━━━ Supplied material
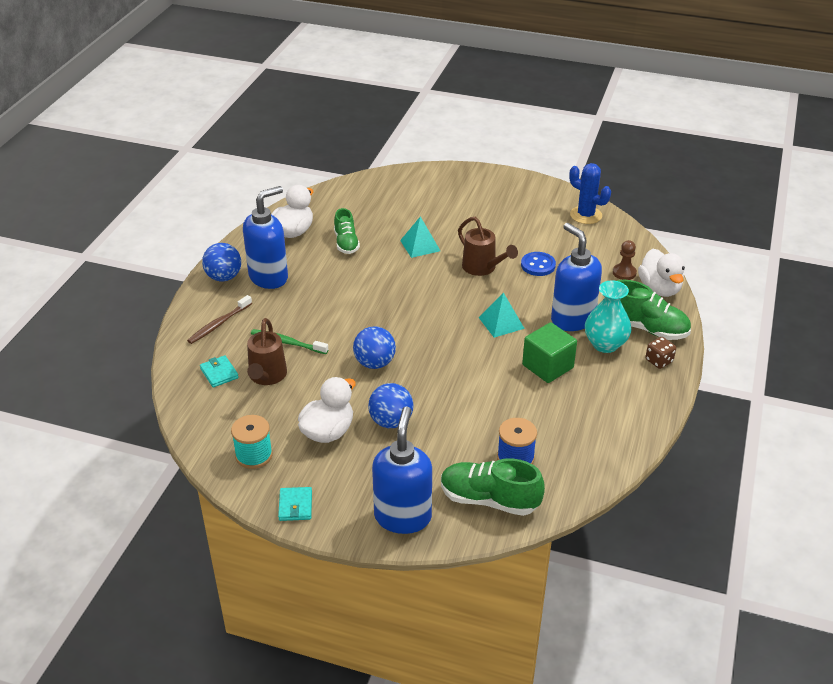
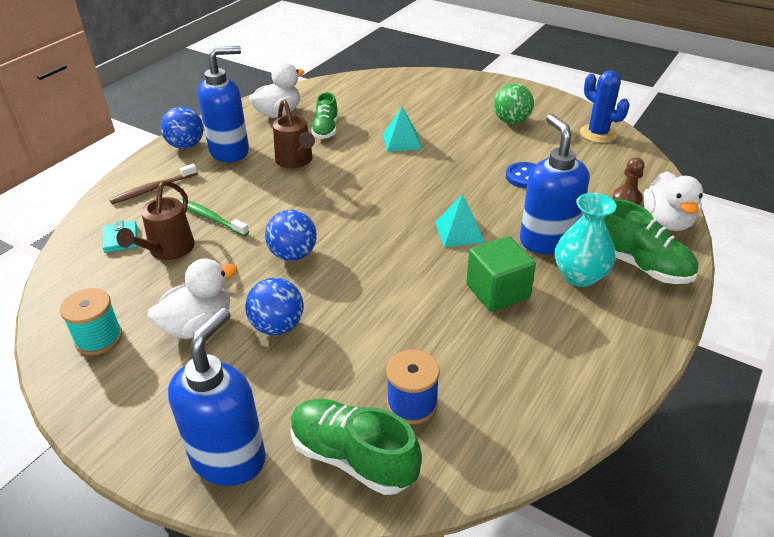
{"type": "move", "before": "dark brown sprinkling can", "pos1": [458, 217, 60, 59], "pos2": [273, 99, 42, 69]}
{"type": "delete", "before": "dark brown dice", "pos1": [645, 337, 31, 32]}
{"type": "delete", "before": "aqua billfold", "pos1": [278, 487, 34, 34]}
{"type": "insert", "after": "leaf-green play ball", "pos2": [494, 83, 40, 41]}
━━━━━━
Problem statement:
Return all of the material exactly, without pictures.

Task response:
{"type": "move", "before": "dark brown sprinkling can", "pos1": [458, 217, 60, 59], "pos2": [273, 99, 42, 69]}
{"type": "delete", "before": "dark brown dice", "pos1": [645, 337, 31, 32]}
{"type": "delete", "before": "aqua billfold", "pos1": [278, 487, 34, 34]}
{"type": "insert", "after": "leaf-green play ball", "pos2": [494, 83, 40, 41]}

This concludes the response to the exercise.